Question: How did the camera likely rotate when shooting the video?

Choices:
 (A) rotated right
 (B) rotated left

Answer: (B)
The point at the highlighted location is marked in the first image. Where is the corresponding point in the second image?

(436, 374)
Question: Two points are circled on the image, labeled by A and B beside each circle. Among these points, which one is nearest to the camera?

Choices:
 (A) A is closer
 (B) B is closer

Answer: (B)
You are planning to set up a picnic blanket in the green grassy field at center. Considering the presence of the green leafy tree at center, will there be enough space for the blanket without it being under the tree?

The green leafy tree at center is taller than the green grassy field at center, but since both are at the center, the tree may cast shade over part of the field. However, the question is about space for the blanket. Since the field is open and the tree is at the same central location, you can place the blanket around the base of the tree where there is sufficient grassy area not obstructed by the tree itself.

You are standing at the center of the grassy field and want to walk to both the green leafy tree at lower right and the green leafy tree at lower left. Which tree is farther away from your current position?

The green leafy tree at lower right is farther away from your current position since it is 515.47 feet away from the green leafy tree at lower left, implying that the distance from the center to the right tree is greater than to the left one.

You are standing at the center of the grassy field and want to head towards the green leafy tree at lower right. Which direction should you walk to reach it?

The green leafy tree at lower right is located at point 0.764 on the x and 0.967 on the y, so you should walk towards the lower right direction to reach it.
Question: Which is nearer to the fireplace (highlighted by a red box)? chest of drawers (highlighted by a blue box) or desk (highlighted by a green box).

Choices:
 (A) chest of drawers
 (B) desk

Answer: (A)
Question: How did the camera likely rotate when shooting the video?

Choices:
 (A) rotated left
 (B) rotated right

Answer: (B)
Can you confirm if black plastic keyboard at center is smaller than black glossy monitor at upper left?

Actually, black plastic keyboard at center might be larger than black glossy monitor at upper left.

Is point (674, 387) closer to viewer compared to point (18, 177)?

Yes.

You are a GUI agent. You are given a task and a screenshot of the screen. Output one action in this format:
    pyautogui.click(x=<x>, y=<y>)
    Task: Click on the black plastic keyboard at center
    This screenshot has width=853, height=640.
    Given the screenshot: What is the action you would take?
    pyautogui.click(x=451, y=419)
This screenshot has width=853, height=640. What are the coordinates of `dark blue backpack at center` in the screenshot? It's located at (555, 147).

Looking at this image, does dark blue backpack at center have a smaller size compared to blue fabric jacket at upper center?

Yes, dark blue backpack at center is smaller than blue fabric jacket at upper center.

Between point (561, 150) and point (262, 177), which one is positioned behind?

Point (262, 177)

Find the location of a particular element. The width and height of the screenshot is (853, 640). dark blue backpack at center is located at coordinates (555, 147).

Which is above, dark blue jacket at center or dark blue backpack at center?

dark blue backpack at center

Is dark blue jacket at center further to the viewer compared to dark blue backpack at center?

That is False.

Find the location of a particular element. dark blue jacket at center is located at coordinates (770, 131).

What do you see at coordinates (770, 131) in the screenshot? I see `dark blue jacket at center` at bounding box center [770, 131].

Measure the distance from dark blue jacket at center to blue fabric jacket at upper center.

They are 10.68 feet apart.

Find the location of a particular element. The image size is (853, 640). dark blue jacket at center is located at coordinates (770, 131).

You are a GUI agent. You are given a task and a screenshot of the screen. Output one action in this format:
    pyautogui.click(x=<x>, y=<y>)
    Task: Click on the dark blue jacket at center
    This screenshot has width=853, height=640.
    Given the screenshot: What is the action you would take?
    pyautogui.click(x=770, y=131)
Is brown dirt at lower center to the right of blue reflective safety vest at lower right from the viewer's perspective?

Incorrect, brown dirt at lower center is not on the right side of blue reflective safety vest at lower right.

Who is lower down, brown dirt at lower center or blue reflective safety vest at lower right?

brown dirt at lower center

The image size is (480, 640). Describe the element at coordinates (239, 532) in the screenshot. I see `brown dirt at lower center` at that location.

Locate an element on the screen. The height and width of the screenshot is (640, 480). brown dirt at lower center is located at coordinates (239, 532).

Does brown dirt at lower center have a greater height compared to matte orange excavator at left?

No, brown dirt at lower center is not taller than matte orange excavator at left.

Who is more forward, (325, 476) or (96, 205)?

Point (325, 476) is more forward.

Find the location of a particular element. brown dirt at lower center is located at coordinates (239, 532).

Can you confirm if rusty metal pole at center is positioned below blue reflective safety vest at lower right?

INSTRUCTIONS FOR THE TASK – Transcribe all of the data above word for word, keeping each line in its original order and form.

PROBLEM SOLUTION –
Question: How did the camera likely rotate when shooting the video?

Choices:
 (A) rotated right
 (B) rotated left

Answer: (B)
The point at the highlighted location is marked in the first image. Where is the corresponding point in the second image?

(436, 374)
Question: Two points are circled on the image, labeled by A and B beside each circle. Among these points, which one is nearest to the camera?

Choices:
 (A) A is closer
 (B) B is closer

Answer: (B)
You are planning to set up a picnic blanket in the green grassy field at center. Considering the presence of the green leafy tree at center, will there be enough space for the blanket without it being under the tree?

The green leafy tree at center is taller than the green grassy field at center, but since both are at the center, the tree may cast shade over part of the field. However, the question is about space for the blanket. Since the field is open and the tree is at the same central location, you can place the blanket around the base of the tree where there is sufficient grassy area not obstructed by the tree itself.

You are standing at the center of the grassy field and want to walk to both the green leafy tree at lower right and the green leafy tree at lower left. Which tree is farther away from your current position?

The green leafy tree at lower right is farther away from your current position since it is 515.47 feet away from the green leafy tree at lower left, implying that the distance from the center to the right tree is greater than to the left one.

You are standing at the center of the grassy field and want to head towards the green leafy tree at lower right. Which direction should you walk to reach it?

The green leafy tree at lower right is located at point 0.764 on the x and 0.967 on the y, so you should walk towards the lower right direction to reach it.
Question: Which is nearer to the fireplace (highlighted by a red box)? chest of drawers (highlighted by a blue box) or desk (highlighted by a green box).

Choices:
 (A) chest of drawers
 (B) desk

Answer: (A)
Question: How did the camera likely rotate when shooting the video?

Choices:
 (A) rotated left
 (B) rotated right

Answer: (B)
Can you confirm if black plastic keyboard at center is smaller than black glossy monitor at upper left?

Actually, black plastic keyboard at center might be larger than black glossy monitor at upper left.

Is point (674, 387) closer to viewer compared to point (18, 177)?

Yes.

You are a GUI agent. You are given a task and a screenshot of the screen. Output one action in this format:
    pyautogui.click(x=<x>, y=<y>)
    Task: Click on the black plastic keyboard at center
    This screenshot has width=853, height=640.
    Given the screenshot: What is the action you would take?
    pyautogui.click(x=451, y=419)
This screenshot has width=853, height=640. What are the coordinates of `dark blue backpack at center` in the screenshot? It's located at (555, 147).

Looking at this image, does dark blue backpack at center have a smaller size compared to blue fabric jacket at upper center?

Yes, dark blue backpack at center is smaller than blue fabric jacket at upper center.

Between point (561, 150) and point (262, 177), which one is positioned behind?

Point (262, 177)

Find the location of a particular element. The width and height of the screenshot is (853, 640). dark blue backpack at center is located at coordinates (555, 147).

Which is above, dark blue jacket at center or dark blue backpack at center?

dark blue backpack at center

Is dark blue jacket at center further to the viewer compared to dark blue backpack at center?

That is False.

Find the location of a particular element. dark blue jacket at center is located at coordinates (770, 131).

What do you see at coordinates (770, 131) in the screenshot? I see `dark blue jacket at center` at bounding box center [770, 131].

Measure the distance from dark blue jacket at center to blue fabric jacket at upper center.

They are 10.68 feet apart.

Find the location of a particular element. The image size is (853, 640). dark blue jacket at center is located at coordinates (770, 131).

You are a GUI agent. You are given a task and a screenshot of the screen. Output one action in this format:
    pyautogui.click(x=<x>, y=<y>)
    Task: Click on the dark blue jacket at center
    This screenshot has width=853, height=640.
    Given the screenshot: What is the action you would take?
    pyautogui.click(x=770, y=131)
Is brown dirt at lower center to the right of blue reflective safety vest at lower right from the viewer's perspective?

Incorrect, brown dirt at lower center is not on the right side of blue reflective safety vest at lower right.

Who is lower down, brown dirt at lower center or blue reflective safety vest at lower right?

brown dirt at lower center

The image size is (480, 640). Describe the element at coordinates (239, 532) in the screenshot. I see `brown dirt at lower center` at that location.

Locate an element on the screen. The height and width of the screenshot is (640, 480). brown dirt at lower center is located at coordinates (239, 532).

Does brown dirt at lower center have a greater height compared to matte orange excavator at left?

No, brown dirt at lower center is not taller than matte orange excavator at left.

Who is more forward, (325, 476) or (96, 205)?

Point (325, 476) is more forward.

Find the location of a particular element. brown dirt at lower center is located at coordinates (239, 532).

Can you confirm if rusty metal pole at center is positioned below blue reflective safety vest at lower right?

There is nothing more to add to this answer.